======== Listed records

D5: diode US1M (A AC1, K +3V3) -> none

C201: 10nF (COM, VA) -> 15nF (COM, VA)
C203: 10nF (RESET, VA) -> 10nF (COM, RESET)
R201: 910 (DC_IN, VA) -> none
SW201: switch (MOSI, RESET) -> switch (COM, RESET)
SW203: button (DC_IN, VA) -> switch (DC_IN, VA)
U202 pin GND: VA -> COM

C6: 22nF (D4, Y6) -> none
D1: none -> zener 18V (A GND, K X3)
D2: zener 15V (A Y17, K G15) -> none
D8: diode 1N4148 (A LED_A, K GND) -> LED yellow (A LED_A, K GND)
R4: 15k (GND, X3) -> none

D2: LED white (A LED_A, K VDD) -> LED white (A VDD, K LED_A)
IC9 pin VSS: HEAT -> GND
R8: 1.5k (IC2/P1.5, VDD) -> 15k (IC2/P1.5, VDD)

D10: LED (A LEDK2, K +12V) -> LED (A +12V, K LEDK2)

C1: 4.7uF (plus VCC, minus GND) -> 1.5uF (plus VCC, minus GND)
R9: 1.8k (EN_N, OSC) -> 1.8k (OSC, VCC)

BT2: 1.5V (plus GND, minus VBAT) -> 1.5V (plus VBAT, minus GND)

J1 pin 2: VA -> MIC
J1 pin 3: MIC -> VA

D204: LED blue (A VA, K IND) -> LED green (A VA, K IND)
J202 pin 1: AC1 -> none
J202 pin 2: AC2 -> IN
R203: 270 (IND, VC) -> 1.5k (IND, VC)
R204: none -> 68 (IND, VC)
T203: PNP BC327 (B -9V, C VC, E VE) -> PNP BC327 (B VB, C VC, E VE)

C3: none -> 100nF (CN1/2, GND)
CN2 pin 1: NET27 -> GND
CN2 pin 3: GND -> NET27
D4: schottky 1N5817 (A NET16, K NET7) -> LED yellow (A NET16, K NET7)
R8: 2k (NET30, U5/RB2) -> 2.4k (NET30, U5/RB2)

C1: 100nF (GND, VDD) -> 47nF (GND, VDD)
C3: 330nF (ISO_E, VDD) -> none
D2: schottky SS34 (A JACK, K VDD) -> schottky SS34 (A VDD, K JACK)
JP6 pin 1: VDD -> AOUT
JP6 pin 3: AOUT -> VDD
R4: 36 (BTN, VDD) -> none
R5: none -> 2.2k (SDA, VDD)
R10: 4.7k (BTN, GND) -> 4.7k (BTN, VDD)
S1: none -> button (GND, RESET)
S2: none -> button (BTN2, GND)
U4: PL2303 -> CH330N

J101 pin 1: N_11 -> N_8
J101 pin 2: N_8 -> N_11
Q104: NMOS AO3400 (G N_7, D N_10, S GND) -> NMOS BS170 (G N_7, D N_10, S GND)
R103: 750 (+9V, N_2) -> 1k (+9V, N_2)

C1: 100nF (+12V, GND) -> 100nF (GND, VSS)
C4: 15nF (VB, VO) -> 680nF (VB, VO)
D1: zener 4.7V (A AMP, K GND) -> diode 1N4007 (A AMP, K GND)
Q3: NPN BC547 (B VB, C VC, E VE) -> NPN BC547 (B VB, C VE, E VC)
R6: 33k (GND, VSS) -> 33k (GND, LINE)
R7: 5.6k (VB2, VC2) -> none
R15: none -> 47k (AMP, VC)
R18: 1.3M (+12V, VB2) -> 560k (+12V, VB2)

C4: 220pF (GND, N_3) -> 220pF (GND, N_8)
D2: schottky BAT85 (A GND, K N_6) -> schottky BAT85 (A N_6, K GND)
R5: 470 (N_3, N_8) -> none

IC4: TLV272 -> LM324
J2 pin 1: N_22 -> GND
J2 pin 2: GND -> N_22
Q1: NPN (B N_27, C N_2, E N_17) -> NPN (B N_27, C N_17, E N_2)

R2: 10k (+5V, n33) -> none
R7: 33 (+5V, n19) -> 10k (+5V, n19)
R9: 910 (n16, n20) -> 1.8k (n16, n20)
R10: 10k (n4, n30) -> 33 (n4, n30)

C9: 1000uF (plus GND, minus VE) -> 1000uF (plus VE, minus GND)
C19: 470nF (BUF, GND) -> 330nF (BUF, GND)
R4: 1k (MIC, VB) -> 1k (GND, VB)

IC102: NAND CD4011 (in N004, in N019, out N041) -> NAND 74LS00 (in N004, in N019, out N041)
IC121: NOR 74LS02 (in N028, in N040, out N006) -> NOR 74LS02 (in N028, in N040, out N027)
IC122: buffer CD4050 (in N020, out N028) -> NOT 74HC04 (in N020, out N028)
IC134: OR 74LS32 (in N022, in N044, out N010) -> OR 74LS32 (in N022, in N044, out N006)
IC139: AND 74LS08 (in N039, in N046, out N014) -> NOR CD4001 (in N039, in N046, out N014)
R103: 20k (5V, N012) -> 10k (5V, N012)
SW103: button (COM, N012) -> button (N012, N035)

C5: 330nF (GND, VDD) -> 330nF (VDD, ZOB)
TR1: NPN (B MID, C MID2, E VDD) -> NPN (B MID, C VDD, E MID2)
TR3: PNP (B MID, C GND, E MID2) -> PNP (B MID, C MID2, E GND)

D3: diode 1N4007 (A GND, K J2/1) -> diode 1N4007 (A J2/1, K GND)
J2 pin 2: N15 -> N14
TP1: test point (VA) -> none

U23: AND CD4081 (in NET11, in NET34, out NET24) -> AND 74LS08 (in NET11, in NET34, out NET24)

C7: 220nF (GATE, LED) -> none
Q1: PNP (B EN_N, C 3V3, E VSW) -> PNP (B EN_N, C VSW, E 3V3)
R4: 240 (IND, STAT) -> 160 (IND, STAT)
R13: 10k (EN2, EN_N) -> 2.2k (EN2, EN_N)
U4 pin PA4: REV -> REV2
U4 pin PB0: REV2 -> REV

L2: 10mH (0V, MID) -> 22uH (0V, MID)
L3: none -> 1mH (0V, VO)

================

Working from the material above, retype it in its entirety without change.

D5: diode US1M (A AC1, K +3V3) -> none

C201: 10nF (COM, VA) -> 15nF (COM, VA)
C203: 10nF (RESET, VA) -> 10nF (COM, RESET)
R201: 910 (DC_IN, VA) -> none
SW201: switch (MOSI, RESET) -> switch (COM, RESET)
SW203: button (DC_IN, VA) -> switch (DC_IN, VA)
U202 pin GND: VA -> COM

C6: 22nF (D4, Y6) -> none
D1: none -> zener 18V (A GND, K X3)
D2: zener 15V (A Y17, K G15) -> none
D8: diode 1N4148 (A LED_A, K GND) -> LED yellow (A LED_A, K GND)
R4: 15k (GND, X3) -> none

D2: LED white (A LED_A, K VDD) -> LED white (A VDD, K LED_A)
IC9 pin VSS: HEAT -> GND
R8: 1.5k (IC2/P1.5, VDD) -> 15k (IC2/P1.5, VDD)

D10: LED (A LEDK2, K +12V) -> LED (A +12V, K LEDK2)

C1: 4.7uF (plus VCC, minus GND) -> 1.5uF (plus VCC, minus GND)
R9: 1.8k (EN_N, OSC) -> 1.8k (OSC, VCC)

BT2: 1.5V (plus GND, minus VBAT) -> 1.5V (plus VBAT, minus GND)

J1 pin 2: VA -> MIC
J1 pin 3: MIC -> VA

D204: LED blue (A VA, K IND) -> LED green (A VA, K IND)
J202 pin 1: AC1 -> none
J202 pin 2: AC2 -> IN
R203: 270 (IND, VC) -> 1.5k (IND, VC)
R204: none -> 68 (IND, VC)
T203: PNP BC327 (B -9V, C VC, E VE) -> PNP BC327 (B VB, C VC, E VE)

C3: none -> 100nF (CN1/2, GND)
CN2 pin 1: NET27 -> GND
CN2 pin 3: GND -> NET27
D4: schottky 1N5817 (A NET16, K NET7) -> LED yellow (A NET16, K NET7)
R8: 2k (NET30, U5/RB2) -> 2.4k (NET30, U5/RB2)

C1: 100nF (GND, VDD) -> 47nF (GND, VDD)
C3: 330nF (ISO_E, VDD) -> none
D2: schottky SS34 (A JACK, K VDD) -> schottky SS34 (A VDD, K JACK)
JP6 pin 1: VDD -> AOUT
JP6 pin 3: AOUT -> VDD
R4: 36 (BTN, VDD) -> none
R5: none -> 2.2k (SDA, VDD)
R10: 4.7k (BTN, GND) -> 4.7k (BTN, VDD)
S1: none -> button (GND, RESET)
S2: none -> button (BTN2, GND)
U4: PL2303 -> CH330N

J101 pin 1: N_11 -> N_8
J101 pin 2: N_8 -> N_11
Q104: NMOS AO3400 (G N_7, D N_10, S GND) -> NMOS BS170 (G N_7, D N_10, S GND)
R103: 750 (+9V, N_2) -> 1k (+9V, N_2)

C1: 100nF (+12V, GND) -> 100nF (GND, VSS)
C4: 15nF (VB, VO) -> 680nF (VB, VO)
D1: zener 4.7V (A AMP, K GND) -> diode 1N4007 (A AMP, K GND)
Q3: NPN BC547 (B VB, C VC, E VE) -> NPN BC547 (B VB, C VE, E VC)
R6: 33k (GND, VSS) -> 33k (GND, LINE)
R7: 5.6k (VB2, VC2) -> none
R15: none -> 47k (AMP, VC)
R18: 1.3M (+12V, VB2) -> 560k (+12V, VB2)

C4: 220pF (GND, N_3) -> 220pF (GND, N_8)
D2: schottky BAT85 (A GND, K N_6) -> schottky BAT85 (A N_6, K GND)
R5: 470 (N_3, N_8) -> none

IC4: TLV272 -> LM324
J2 pin 1: N_22 -> GND
J2 pin 2: GND -> N_22
Q1: NPN (B N_27, C N_2, E N_17) -> NPN (B N_27, C N_17, E N_2)

R2: 10k (+5V, n33) -> none
R7: 33 (+5V, n19) -> 10k (+5V, n19)
R9: 910 (n16, n20) -> 1.8k (n16, n20)
R10: 10k (n4, n30) -> 33 (n4, n30)

C9: 1000uF (plus GND, minus VE) -> 1000uF (plus VE, minus GND)
C19: 470nF (BUF, GND) -> 330nF (BUF, GND)
R4: 1k (MIC, VB) -> 1k (GND, VB)

IC102: NAND CD4011 (in N004, in N019, out N041) -> NAND 74LS00 (in N004, in N019, out N041)
IC121: NOR 74LS02 (in N028, in N040, out N006) -> NOR 74LS02 (in N028, in N040, out N027)
IC122: buffer CD4050 (in N020, out N028) -> NOT 74HC04 (in N020, out N028)
IC134: OR 74LS32 (in N022, in N044, out N010) -> OR 74LS32 (in N022, in N044, out N006)
IC139: AND 74LS08 (in N039, in N046, out N014) -> NOR CD4001 (in N039, in N046, out N014)
R103: 20k (5V, N012) -> 10k (5V, N012)
SW103: button (COM, N012) -> button (N012, N035)

C5: 330nF (GND, VDD) -> 330nF (VDD, ZOB)
TR1: NPN (B MID, C MID2, E VDD) -> NPN (B MID, C VDD, E MID2)
TR3: PNP (B MID, C GND, E MID2) -> PNP (B MID, C MID2, E GND)

D3: diode 1N4007 (A GND, K J2/1) -> diode 1N4007 (A J2/1, K GND)
J2 pin 2: N15 -> N14
TP1: test point (VA) -> none

U23: AND CD4081 (in NET11, in NET34, out NET24) -> AND 74LS08 (in NET11, in NET34, out NET24)

C7: 220nF (GATE, LED) -> none
Q1: PNP (B EN_N, C 3V3, E VSW) -> PNP (B EN_N, C VSW, E 3V3)
R4: 240 (IND, STAT) -> 160 (IND, STAT)
R13: 10k (EN2, EN_N) -> 2.2k (EN2, EN_N)
U4 pin PA4: REV -> REV2
U4 pin PB0: REV2 -> REV

L2: 10mH (0V, MID) -> 22uH (0V, MID)
L3: none -> 1mH (0V, VO)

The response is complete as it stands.